* Exercise instructions
From the material below, copy each line that holds the word "none".

»»

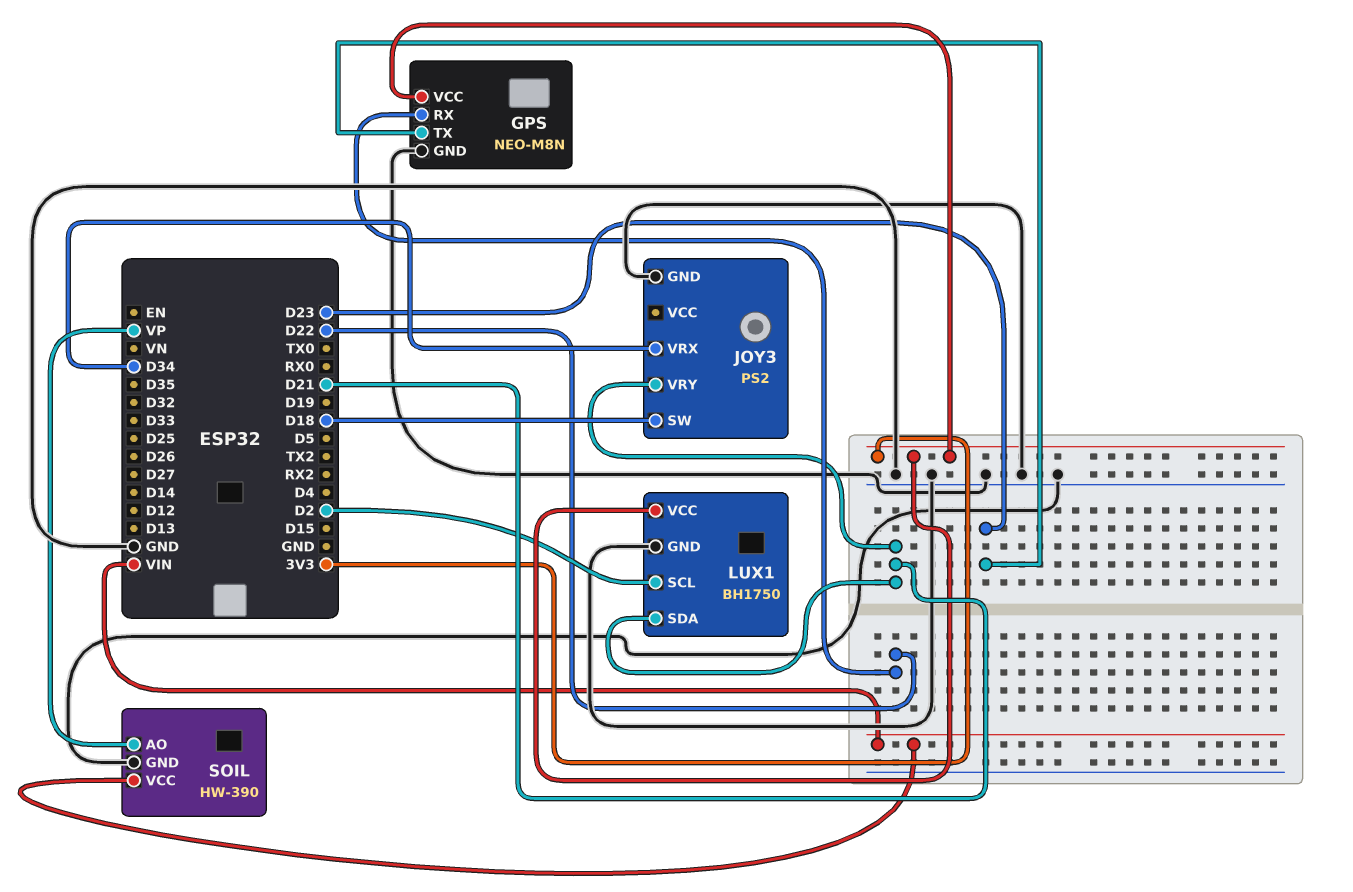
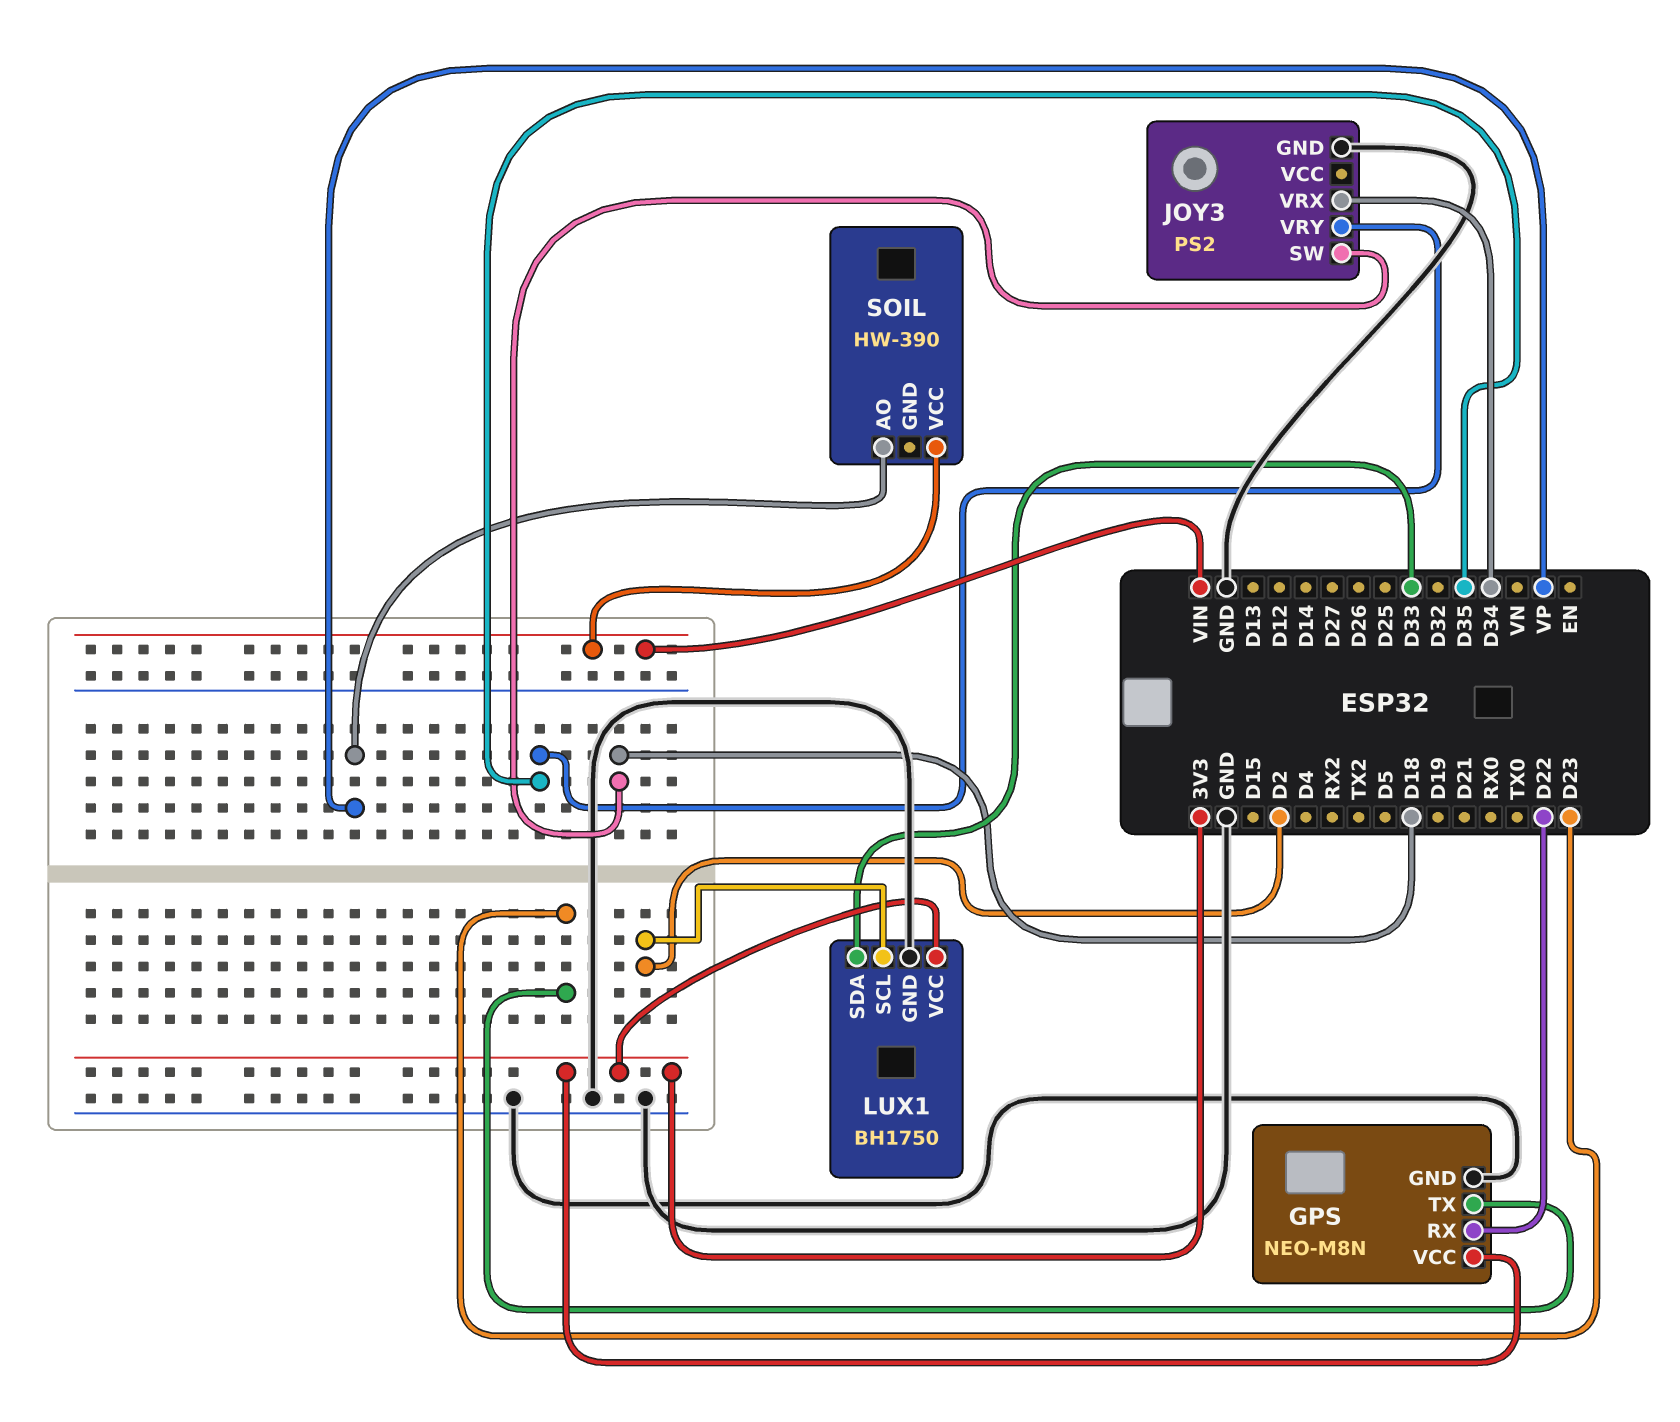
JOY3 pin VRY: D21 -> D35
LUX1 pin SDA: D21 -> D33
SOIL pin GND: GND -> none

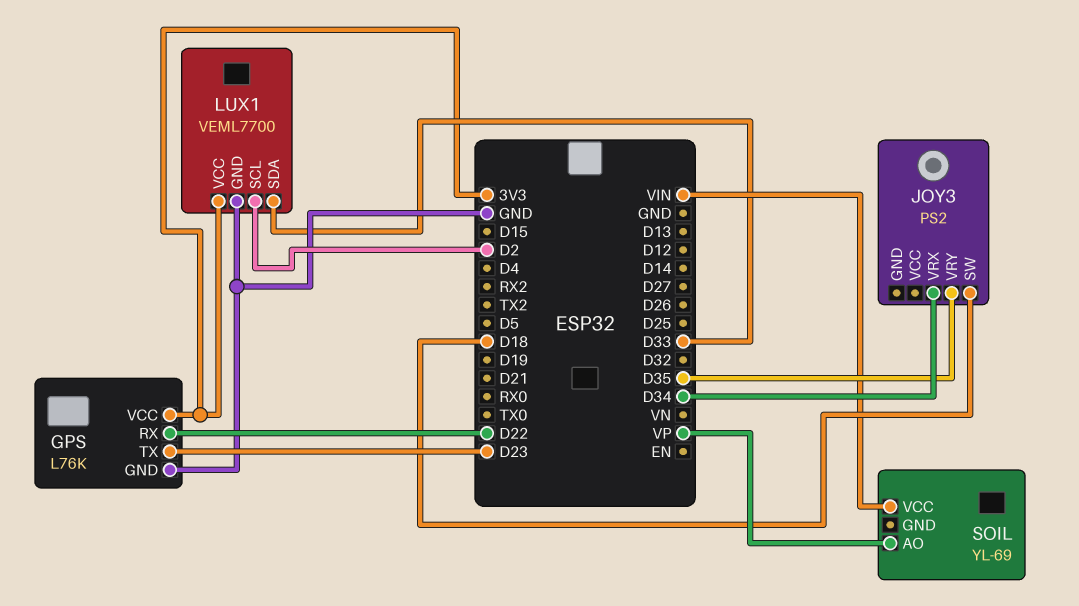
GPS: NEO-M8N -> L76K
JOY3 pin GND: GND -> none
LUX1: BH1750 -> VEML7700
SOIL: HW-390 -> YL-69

««

* Answer for this exercise
SOIL pin GND: GND -> none
JOY3 pin GND: GND -> none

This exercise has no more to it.